_What the task requires:_ Output, exactly as written, the lines below from the one that has "C4: none -> 15pF (GND, N8)" through the one that has "U2: PIC12F1840 -> PIC12F629"; nothing else, and no pictures.

_Record excerpts:_
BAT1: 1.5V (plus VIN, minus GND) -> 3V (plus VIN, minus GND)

* * *

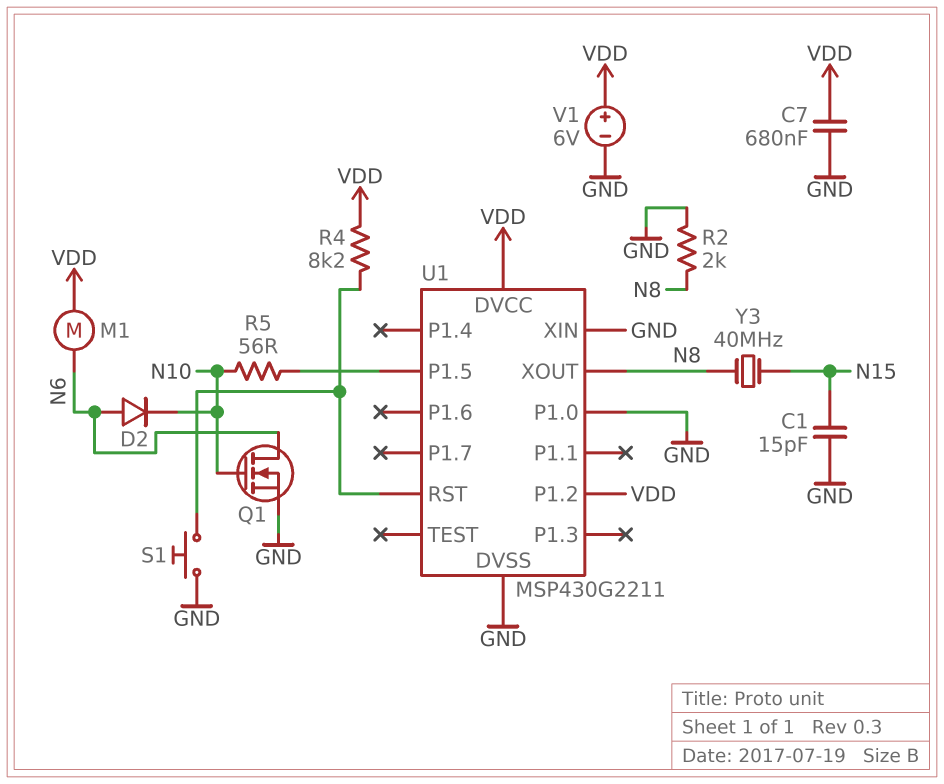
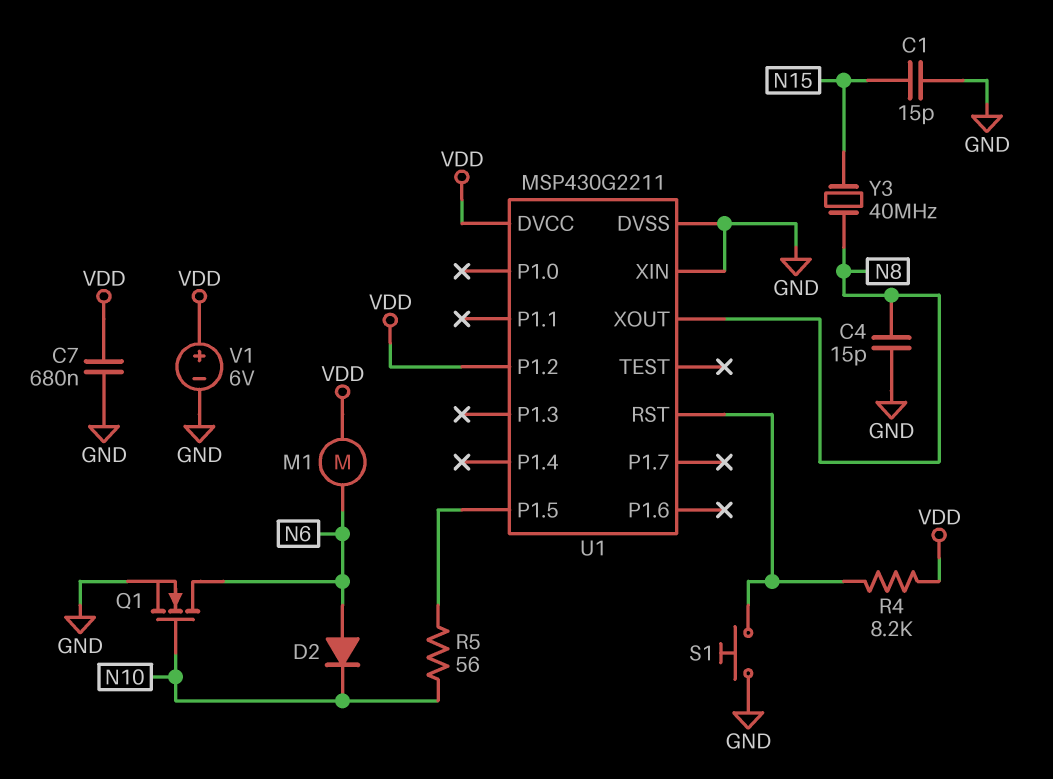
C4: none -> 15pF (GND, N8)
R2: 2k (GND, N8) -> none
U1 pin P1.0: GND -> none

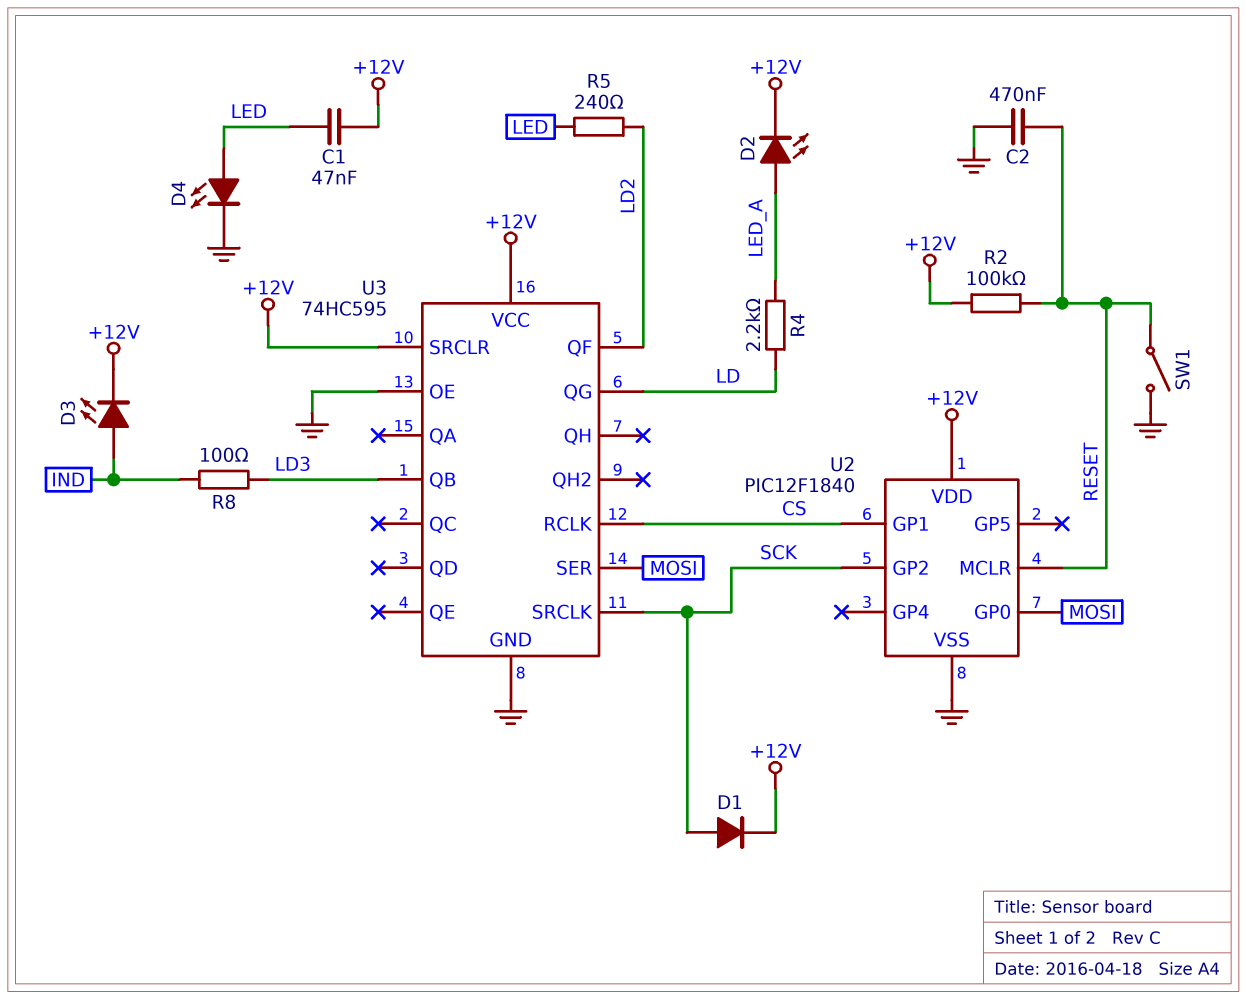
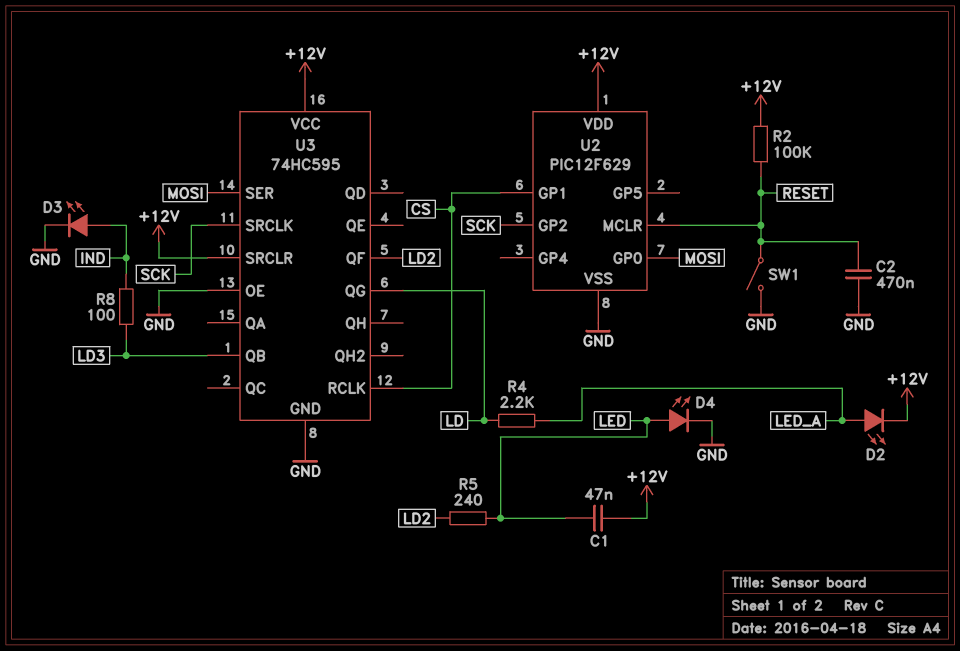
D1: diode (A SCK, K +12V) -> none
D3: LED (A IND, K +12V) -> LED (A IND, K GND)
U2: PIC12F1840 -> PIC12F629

...

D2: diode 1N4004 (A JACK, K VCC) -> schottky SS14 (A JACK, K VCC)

_Answer box:_
C4: none -> 15pF (GND, N8)
R2: 2k (GND, N8) -> none
U1 pin P1.0: GND -> none

D1: diode (A SCK, K +12V) -> none
D3: LED (A IND, K +12V) -> LED (A IND, K GND)
U2: PIC12F1840 -> PIC12F629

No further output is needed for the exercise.